If a line below contains the string "none", return that line.

▬▬▬▬▬▬

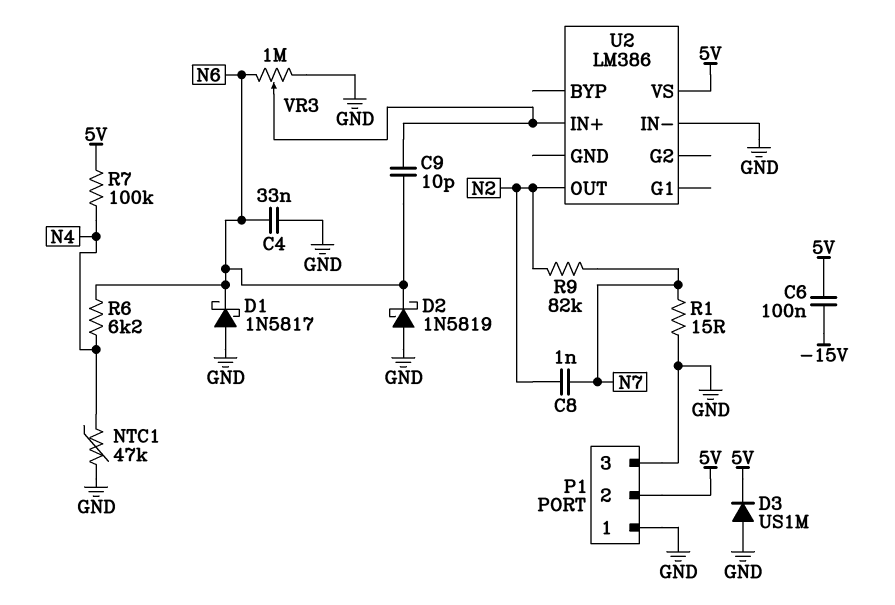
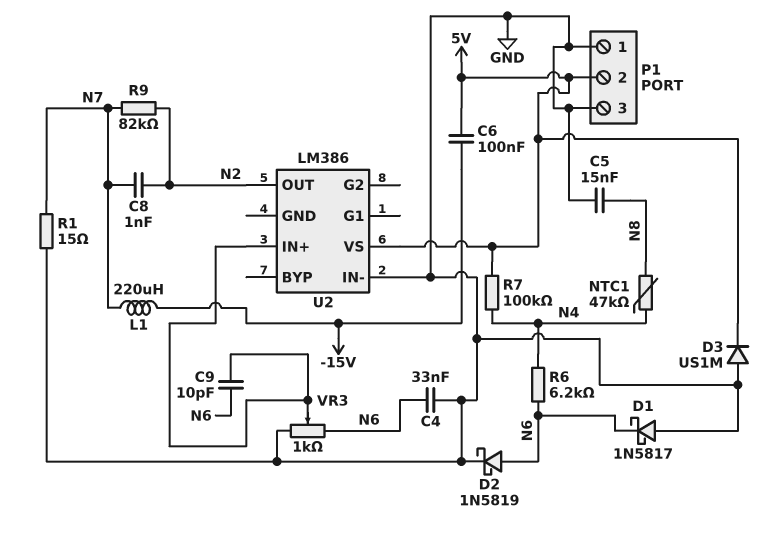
C5: none -> 15nF (GND, N8)
D2: schottky 1N5819 (A GND, K N6) -> schottky 1N5819 (A N6, K GND)
L1: none -> 220uH (-15V, N7)
NTC1: 47k (GND, N4) -> 47k (N4, N8)
VR3: 1M (GND, N6, wiper U2/IN+) -> 1k (GND, N6, wiper U2/IN+)

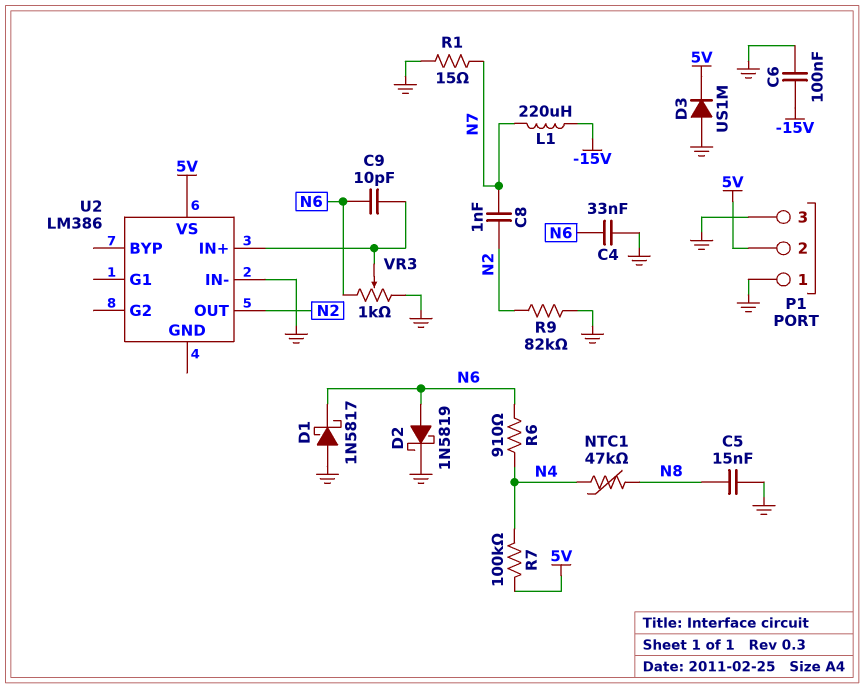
C6: 100nF (-15V, 5V) -> 100nF (-15V, GND)
R6: 6.2k (N4, N6) -> 910 (N4, N6)
R9: 82k (N2, N7) -> 82k (GND, N2)

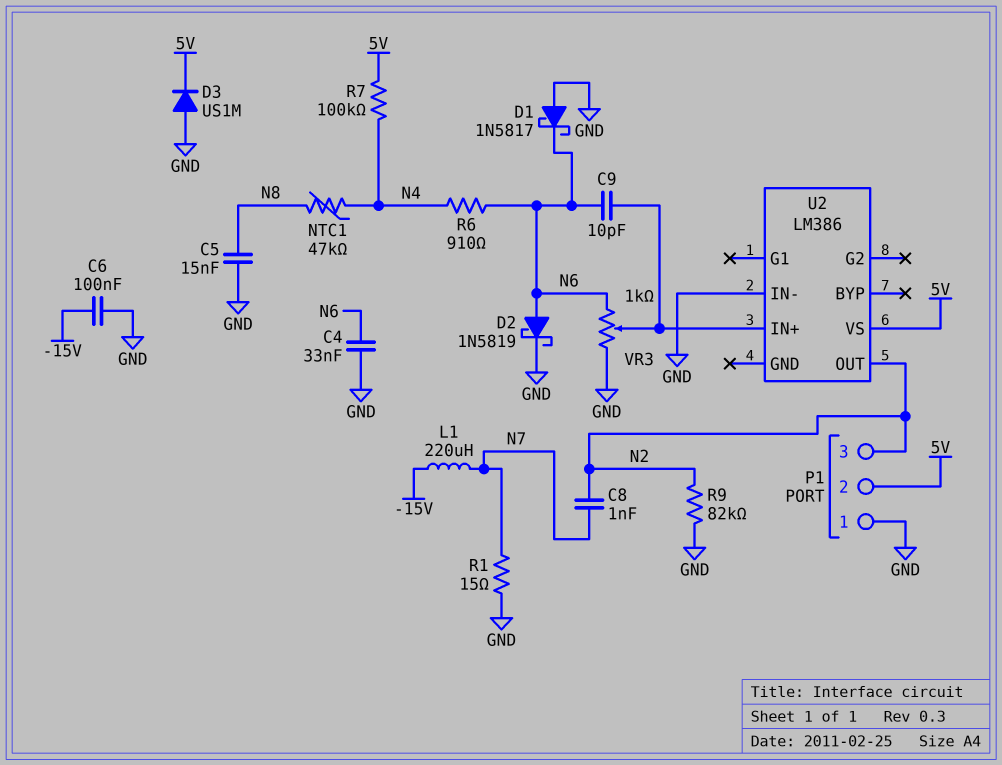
P1 pin 3: GND -> N2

▬▬▬▬▬▬

Result for this exercise>
C5: none -> 15nF (GND, N8)
L1: none -> 220uH (-15V, N7)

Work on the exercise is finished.